■ **Problem to solve**:
In the entries that follow, how many lines contain the word "black"? Answer with the number only.

(Beginning of Input data)

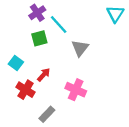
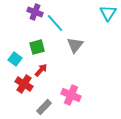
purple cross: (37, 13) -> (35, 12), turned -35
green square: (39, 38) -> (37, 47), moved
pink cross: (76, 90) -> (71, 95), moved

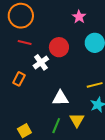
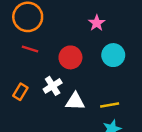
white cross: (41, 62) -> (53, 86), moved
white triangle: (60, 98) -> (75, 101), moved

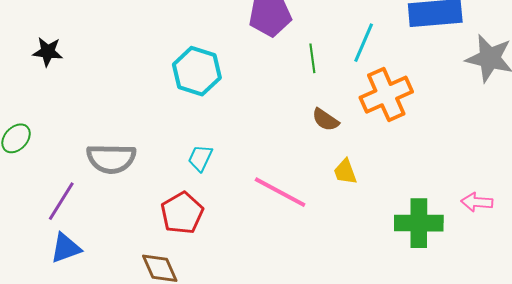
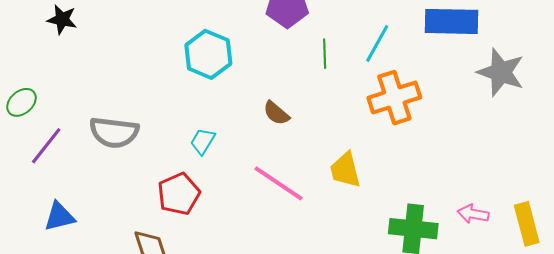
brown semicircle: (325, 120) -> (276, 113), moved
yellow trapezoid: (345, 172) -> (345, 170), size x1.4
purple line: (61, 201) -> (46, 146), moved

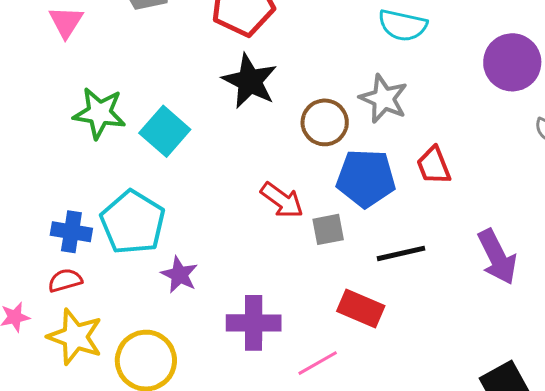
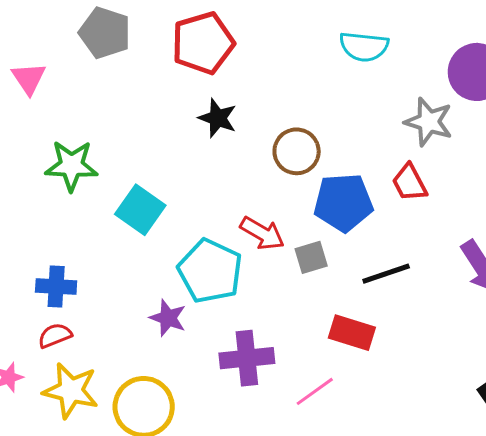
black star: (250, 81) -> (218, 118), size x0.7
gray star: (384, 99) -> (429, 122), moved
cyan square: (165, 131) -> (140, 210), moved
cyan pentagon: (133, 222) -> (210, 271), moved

(End of Input data)
(Beginning of Input data)

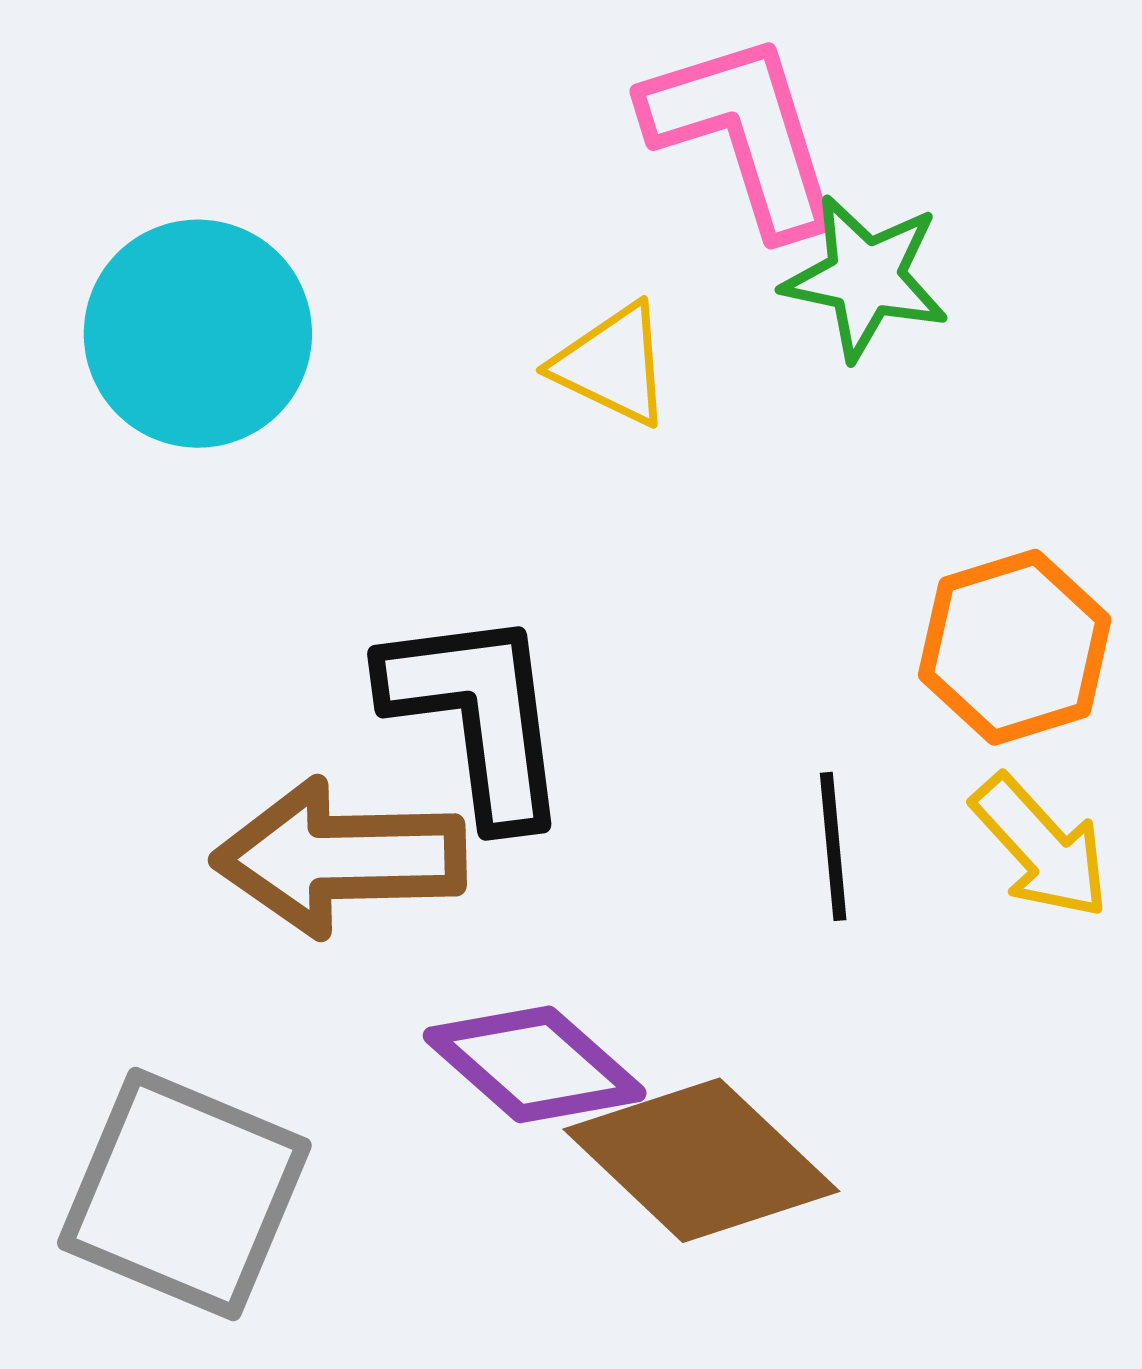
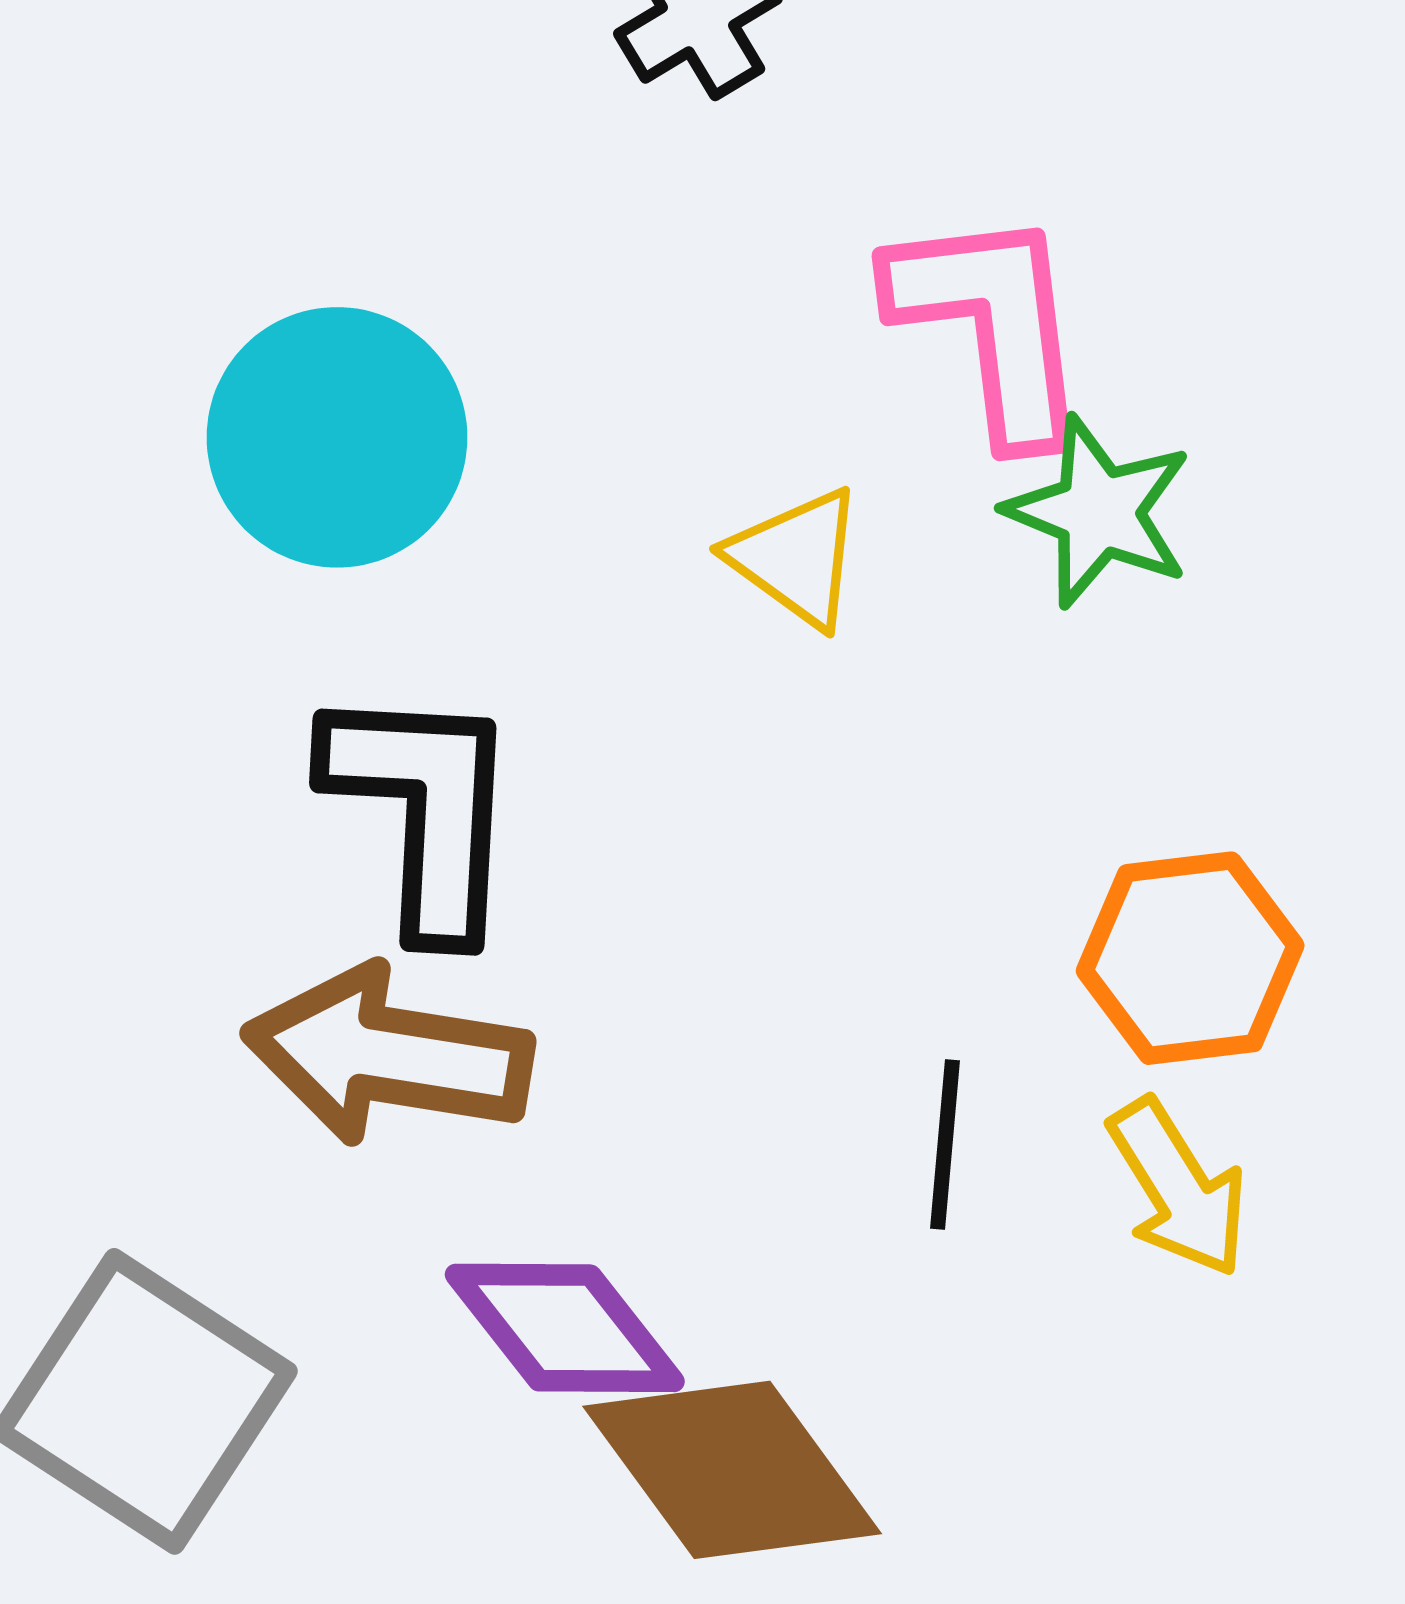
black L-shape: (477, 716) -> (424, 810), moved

(End of Input data)

■ **Exercise response**:
2